::: RECORDS FOR THE TASK

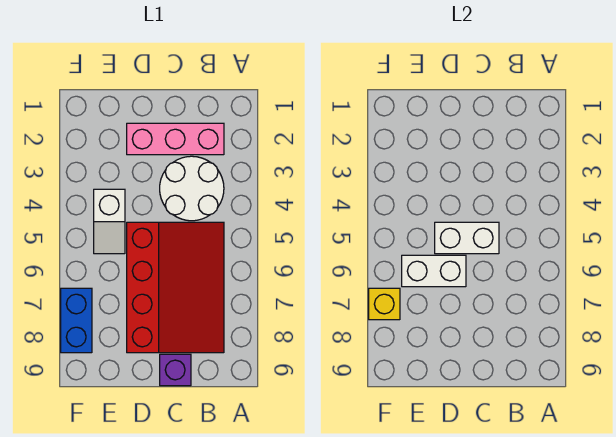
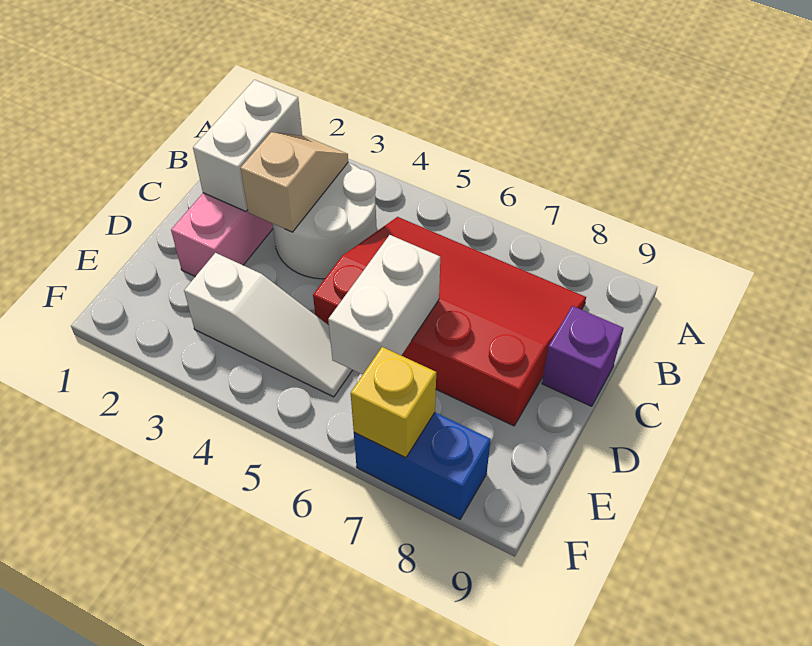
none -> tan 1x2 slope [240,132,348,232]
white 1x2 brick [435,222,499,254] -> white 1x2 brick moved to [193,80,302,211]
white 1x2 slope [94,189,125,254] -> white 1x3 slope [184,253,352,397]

::::::
::: RECORDS FOR THE TASK

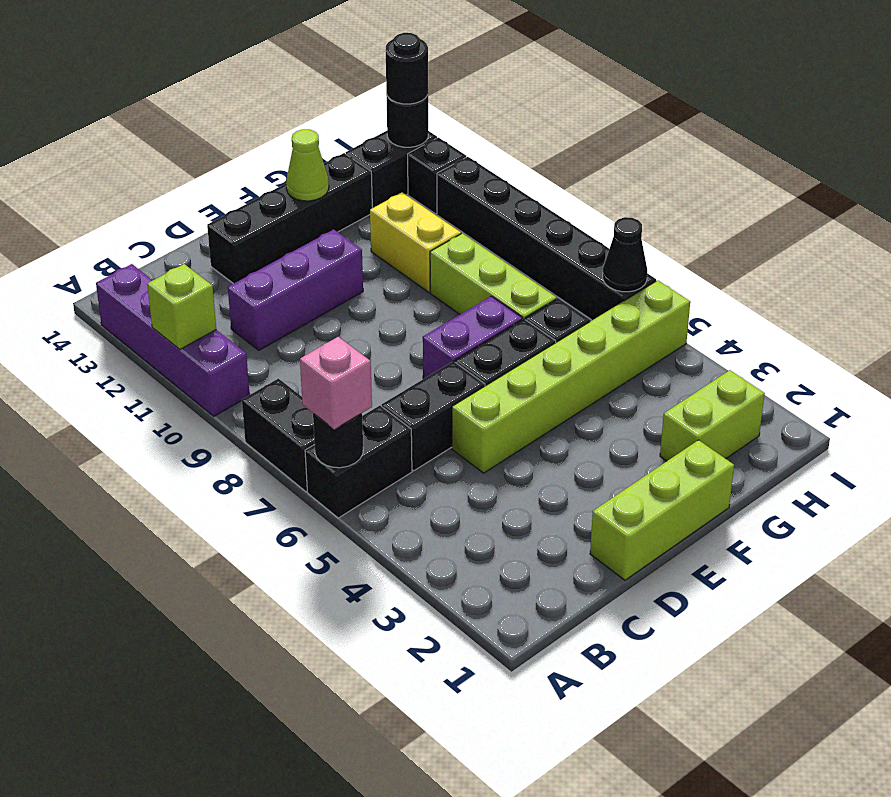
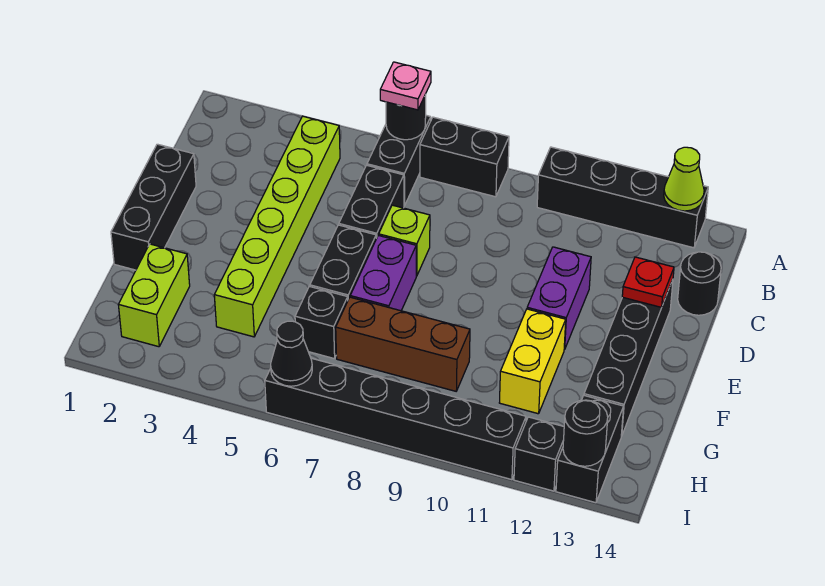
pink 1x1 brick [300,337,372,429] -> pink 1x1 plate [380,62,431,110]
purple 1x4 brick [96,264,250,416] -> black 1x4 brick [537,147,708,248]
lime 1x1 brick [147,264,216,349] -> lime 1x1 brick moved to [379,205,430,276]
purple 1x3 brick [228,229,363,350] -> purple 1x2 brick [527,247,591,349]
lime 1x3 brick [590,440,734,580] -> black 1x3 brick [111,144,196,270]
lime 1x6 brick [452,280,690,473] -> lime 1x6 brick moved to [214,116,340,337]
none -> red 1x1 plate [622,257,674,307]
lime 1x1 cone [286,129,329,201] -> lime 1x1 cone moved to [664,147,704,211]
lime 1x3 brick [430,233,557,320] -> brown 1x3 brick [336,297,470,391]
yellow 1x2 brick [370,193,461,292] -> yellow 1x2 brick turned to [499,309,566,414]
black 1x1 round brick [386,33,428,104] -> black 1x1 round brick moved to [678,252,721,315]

::::::

** EXERCISE REQUIREMENTS **
For every line of the records that has the word "lime" in it, make a copy.

** SOLUTION TO THE EXERCISE **
lime 1x1 brick [147,264,216,349] -> lime 1x1 brick moved to [379,205,430,276]
lime 1x3 brick [590,440,734,580] -> black 1x3 brick [111,144,196,270]
lime 1x6 brick [452,280,690,473] -> lime 1x6 brick moved to [214,116,340,337]
lime 1x1 cone [286,129,329,201] -> lime 1x1 cone moved to [664,147,704,211]
lime 1x3 brick [430,233,557,320] -> brown 1x3 brick [336,297,470,391]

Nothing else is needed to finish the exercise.